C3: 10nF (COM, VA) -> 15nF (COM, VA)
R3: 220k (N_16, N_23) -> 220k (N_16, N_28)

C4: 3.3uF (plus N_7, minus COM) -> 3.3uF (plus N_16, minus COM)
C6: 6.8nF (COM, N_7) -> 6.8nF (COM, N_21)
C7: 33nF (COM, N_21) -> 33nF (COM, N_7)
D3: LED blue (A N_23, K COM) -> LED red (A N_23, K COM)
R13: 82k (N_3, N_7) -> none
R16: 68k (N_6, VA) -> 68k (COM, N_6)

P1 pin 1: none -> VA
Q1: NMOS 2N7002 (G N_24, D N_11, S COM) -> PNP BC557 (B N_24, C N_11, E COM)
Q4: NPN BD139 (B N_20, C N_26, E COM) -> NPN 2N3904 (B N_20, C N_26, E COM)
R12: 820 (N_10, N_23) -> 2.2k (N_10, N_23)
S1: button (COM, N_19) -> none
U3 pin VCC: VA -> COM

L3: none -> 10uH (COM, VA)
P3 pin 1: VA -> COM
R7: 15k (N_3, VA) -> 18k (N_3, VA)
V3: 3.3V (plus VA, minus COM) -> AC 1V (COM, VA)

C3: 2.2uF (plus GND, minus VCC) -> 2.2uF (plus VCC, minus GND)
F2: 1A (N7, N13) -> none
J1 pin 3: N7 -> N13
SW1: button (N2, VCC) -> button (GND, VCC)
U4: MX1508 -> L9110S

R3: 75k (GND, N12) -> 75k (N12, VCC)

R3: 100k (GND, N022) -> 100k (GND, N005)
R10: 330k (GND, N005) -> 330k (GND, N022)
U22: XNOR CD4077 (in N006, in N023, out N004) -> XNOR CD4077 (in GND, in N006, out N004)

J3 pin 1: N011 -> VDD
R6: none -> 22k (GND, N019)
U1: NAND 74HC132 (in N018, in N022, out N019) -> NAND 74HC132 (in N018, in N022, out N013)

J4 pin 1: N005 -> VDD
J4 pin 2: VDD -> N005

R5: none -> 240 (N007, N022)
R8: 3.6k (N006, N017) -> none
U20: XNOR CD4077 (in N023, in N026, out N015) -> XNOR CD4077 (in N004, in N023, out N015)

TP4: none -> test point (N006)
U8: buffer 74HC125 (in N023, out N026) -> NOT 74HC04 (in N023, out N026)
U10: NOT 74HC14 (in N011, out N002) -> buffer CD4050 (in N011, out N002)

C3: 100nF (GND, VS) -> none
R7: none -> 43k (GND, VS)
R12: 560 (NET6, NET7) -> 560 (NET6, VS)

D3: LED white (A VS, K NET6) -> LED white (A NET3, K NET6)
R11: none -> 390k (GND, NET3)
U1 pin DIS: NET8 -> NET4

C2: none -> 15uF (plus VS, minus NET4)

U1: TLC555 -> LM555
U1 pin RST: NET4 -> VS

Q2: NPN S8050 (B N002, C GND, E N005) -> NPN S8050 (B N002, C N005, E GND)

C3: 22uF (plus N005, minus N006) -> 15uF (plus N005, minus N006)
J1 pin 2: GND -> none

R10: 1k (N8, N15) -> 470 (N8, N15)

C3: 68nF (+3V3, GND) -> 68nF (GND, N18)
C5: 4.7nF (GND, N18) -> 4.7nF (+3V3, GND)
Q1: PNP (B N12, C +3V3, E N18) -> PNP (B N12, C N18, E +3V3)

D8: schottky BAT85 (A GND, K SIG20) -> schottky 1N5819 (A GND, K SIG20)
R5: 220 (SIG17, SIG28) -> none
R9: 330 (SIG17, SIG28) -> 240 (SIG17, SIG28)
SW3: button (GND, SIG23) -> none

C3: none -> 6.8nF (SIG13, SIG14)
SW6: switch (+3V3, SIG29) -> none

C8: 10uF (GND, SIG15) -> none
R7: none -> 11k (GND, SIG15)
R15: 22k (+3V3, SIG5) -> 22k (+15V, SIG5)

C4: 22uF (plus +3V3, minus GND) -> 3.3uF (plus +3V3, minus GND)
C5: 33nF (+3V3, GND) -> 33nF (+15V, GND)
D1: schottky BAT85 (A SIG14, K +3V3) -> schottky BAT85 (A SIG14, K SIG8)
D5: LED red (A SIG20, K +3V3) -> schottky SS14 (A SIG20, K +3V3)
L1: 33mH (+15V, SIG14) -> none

- Exercise description -
Starting with the line with "U1 pin RST: NET4 -> VS" above and going on through the line with "R9: 330 (SIG17, SIG28) -> 240 (SIG17, SIG28)", transcribe every line exactly, both ends included, and add nothing.

- Completed exercise -
U1 pin RST: NET4 -> VS

Q2: NPN S8050 (B N002, C GND, E N005) -> NPN S8050 (B N002, C N005, E GND)

C3: 22uF (plus N005, minus N006) -> 15uF (plus N005, minus N006)
J1 pin 2: GND -> none

R10: 1k (N8, N15) -> 470 (N8, N15)

C3: 68nF (+3V3, GND) -> 68nF (GND, N18)
C5: 4.7nF (GND, N18) -> 4.7nF (+3V3, GND)
Q1: PNP (B N12, C +3V3, E N18) -> PNP (B N12, C N18, E +3V3)

D8: schottky BAT85 (A GND, K SIG20) -> schottky 1N5819 (A GND, K SIG20)
R5: 220 (SIG17, SIG28) -> none
R9: 330 (SIG17, SIG28) -> 240 (SIG17, SIG28)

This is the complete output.